__DATASET__:

====================

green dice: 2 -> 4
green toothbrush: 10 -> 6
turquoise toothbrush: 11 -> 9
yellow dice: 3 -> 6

====================

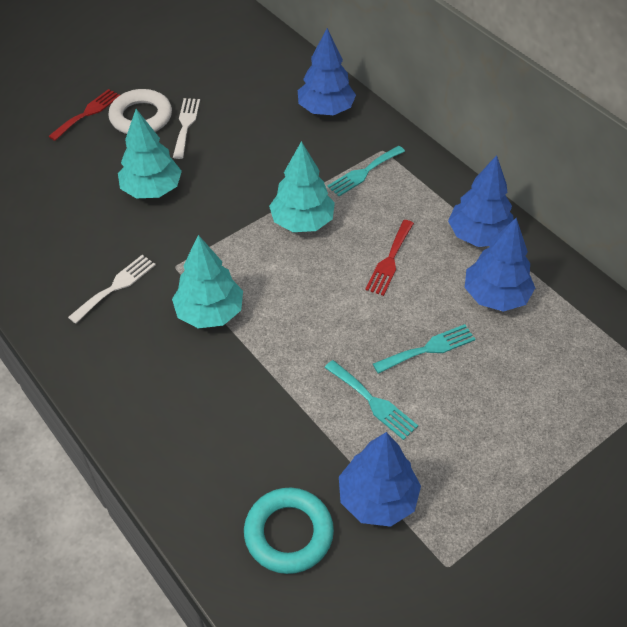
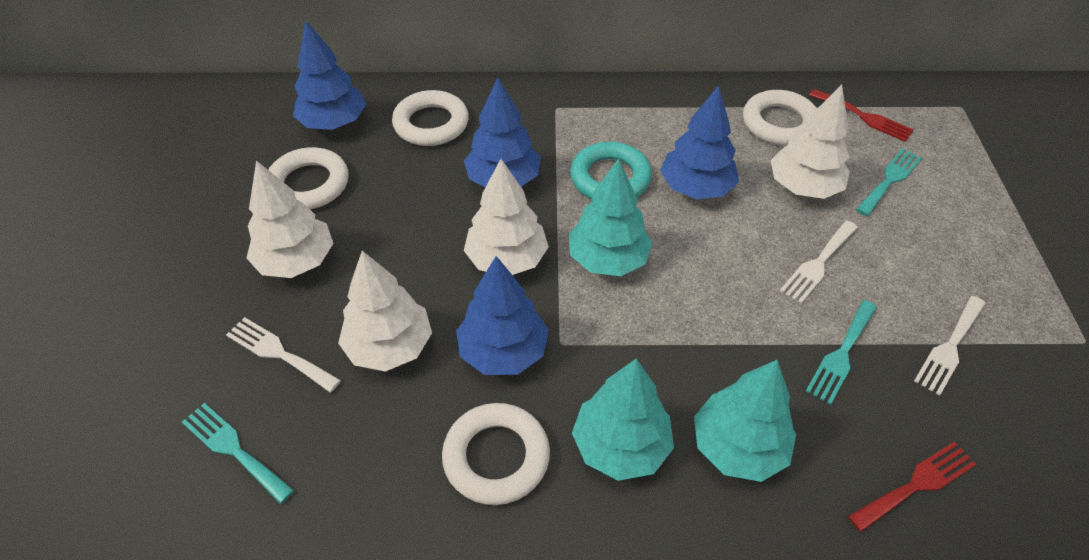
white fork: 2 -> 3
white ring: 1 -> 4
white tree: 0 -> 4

====================

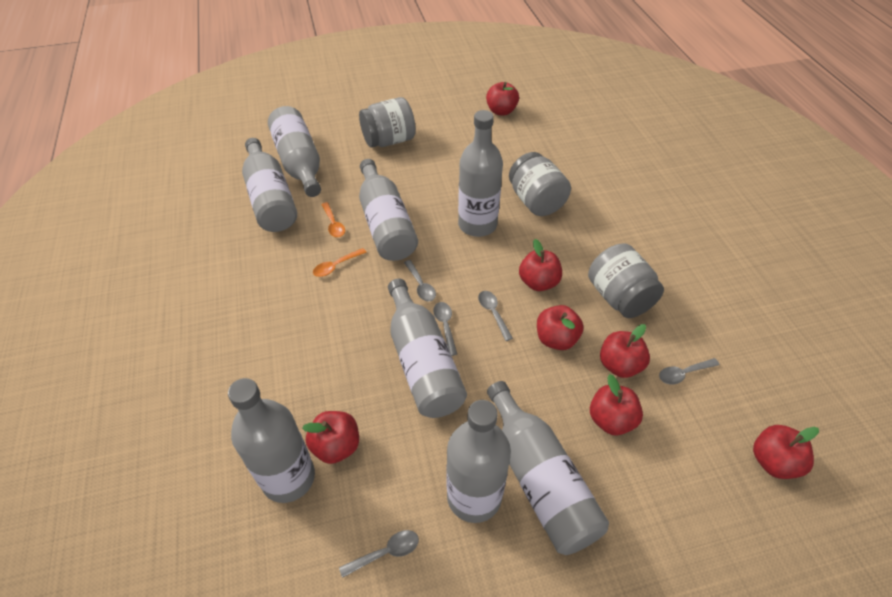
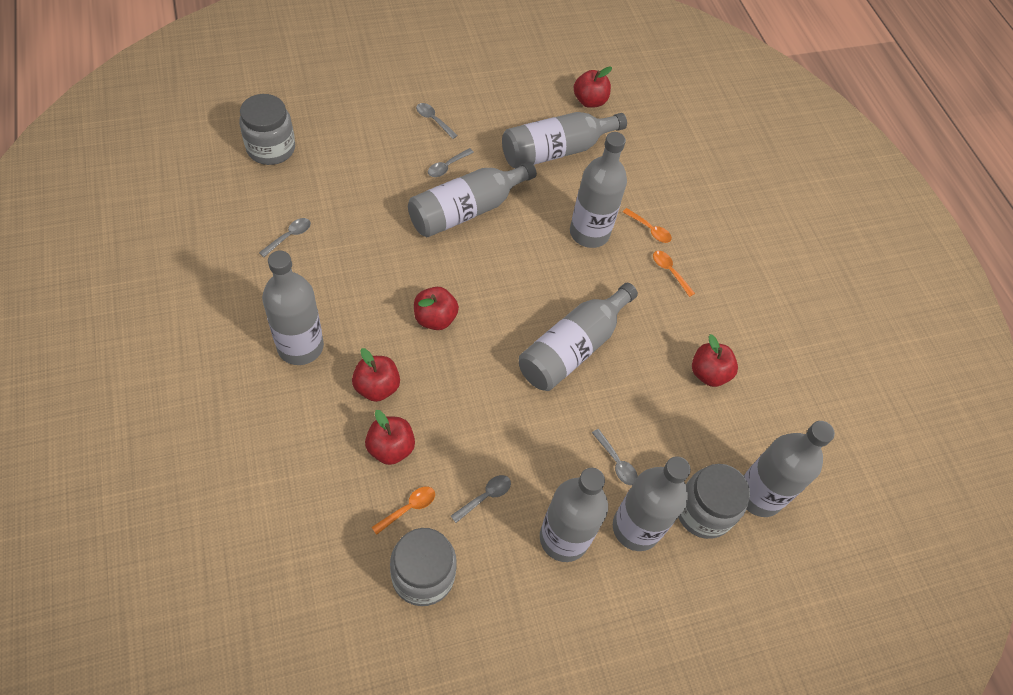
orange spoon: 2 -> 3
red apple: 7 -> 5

====================

__TRY IT__:
Where the data above reaches the line holding "green dice: 2 -> 4", begin printing, and stop after the line holding "yellow dice: 3 -> 6". Each line must be reproduced exactly, with nothing else added.

__EXPECTED ANSWER__:
green dice: 2 -> 4
green toothbrush: 10 -> 6
turquoise toothbrush: 11 -> 9
yellow dice: 3 -> 6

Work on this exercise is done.